- Opening Delimiter -

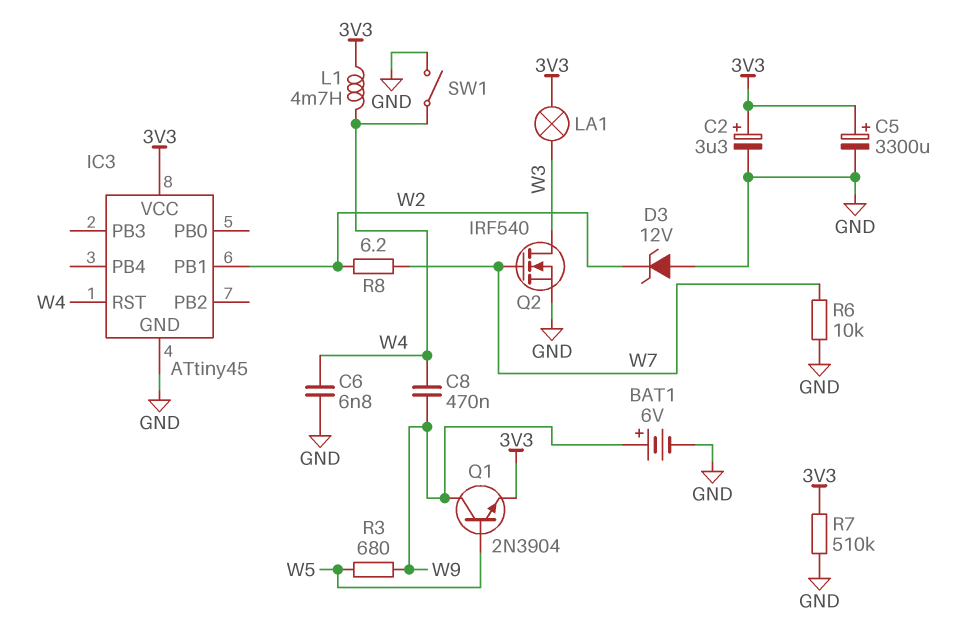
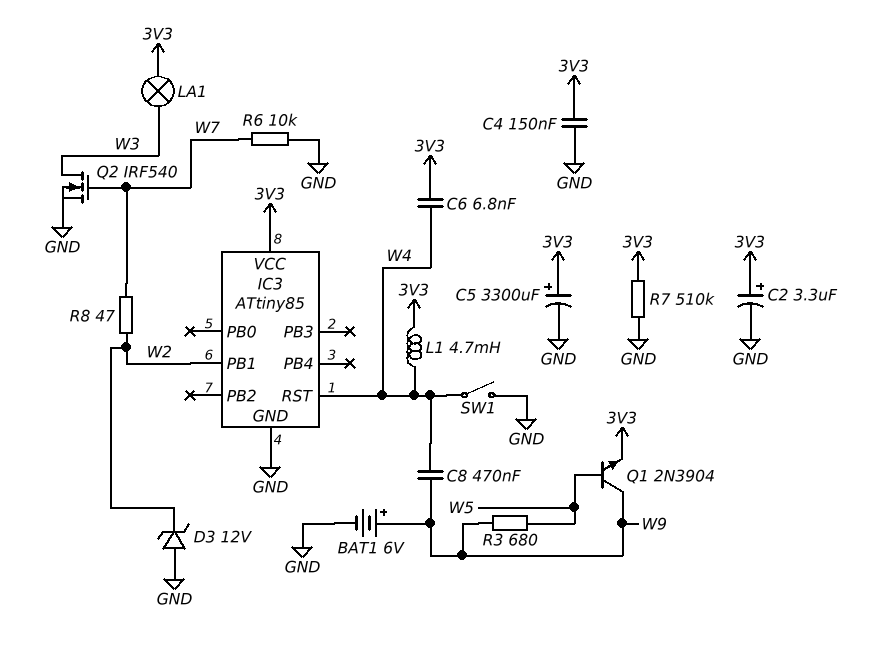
C4: none -> 150nF (3V3, GND)
C6: 6.8nF (GND, W4) -> 6.8nF (3V3, W4)
IC3: ATtiny45 -> ATtiny85
R8: 6.2 (W2, W7) -> 47 (W2, W7)

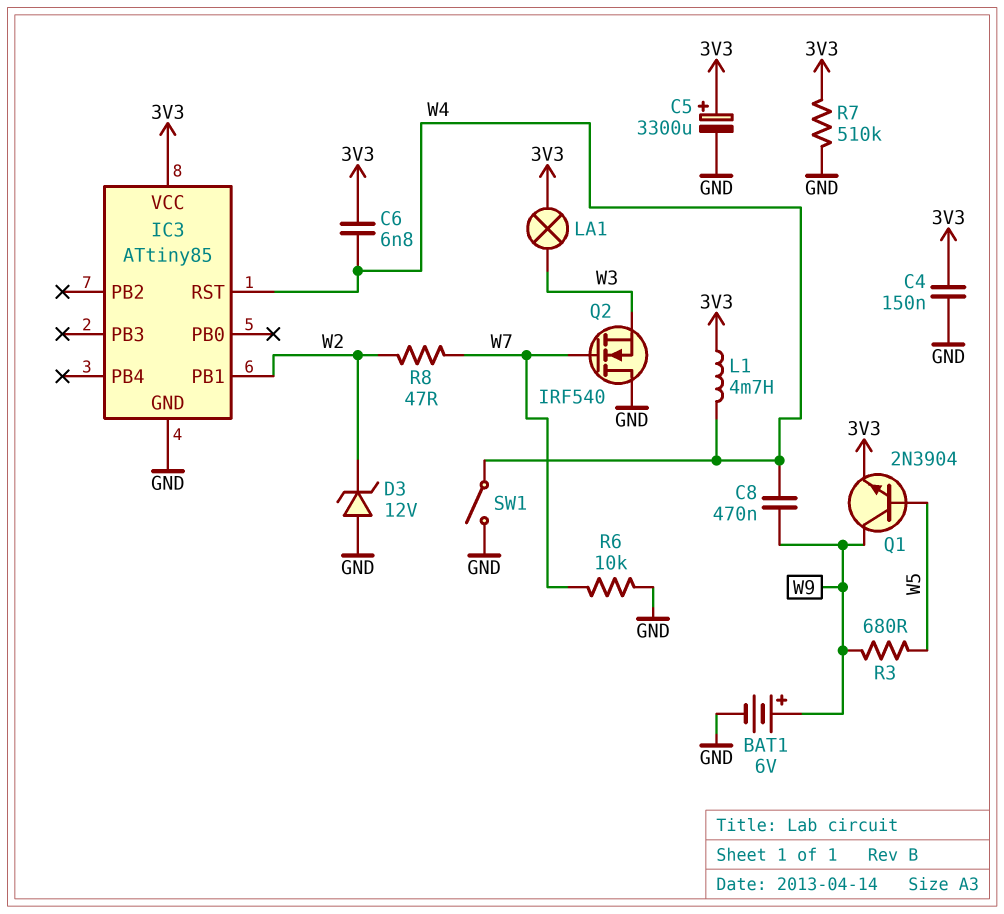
C2: 3.3uF (plus 3V3, minus GND) -> none
Q2: NMOS IRF540 (G W7, D W3, S GND) -> NMOS IRF540 (G W7, D GND, S W3)

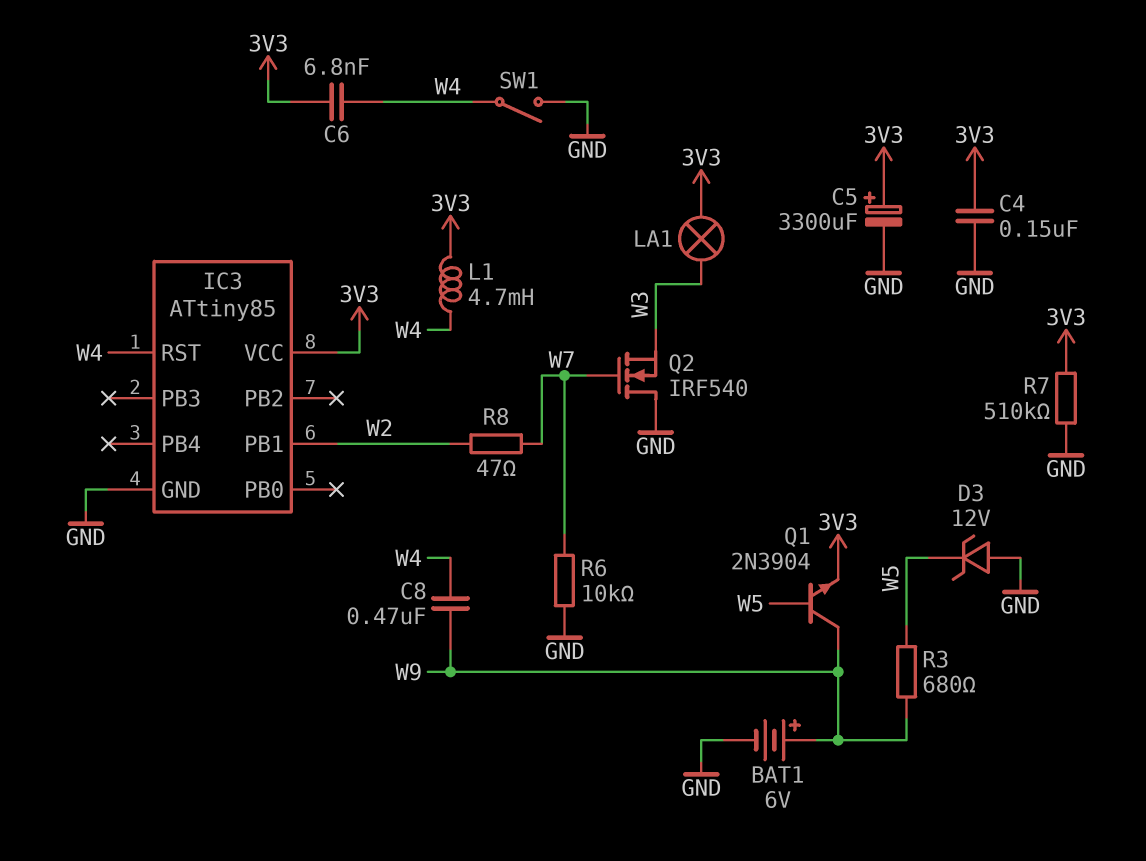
D3: zener 12V (A GND, K W2) -> zener 12V (A GND, K W5)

- Closing Delimiter -

_YOUR TASK_
Word for word, restate the records above and drop the pictures.

_TASK OUTPUT_
C4: none -> 150nF (3V3, GND)
C6: 6.8nF (GND, W4) -> 6.8nF (3V3, W4)
IC3: ATtiny45 -> ATtiny85
R8: 6.2 (W2, W7) -> 47 (W2, W7)

C2: 3.3uF (plus 3V3, minus GND) -> none
Q2: NMOS IRF540 (G W7, D W3, S GND) -> NMOS IRF540 (G W7, D GND, S W3)

D3: zener 12V (A GND, K W2) -> zener 12V (A GND, K W5)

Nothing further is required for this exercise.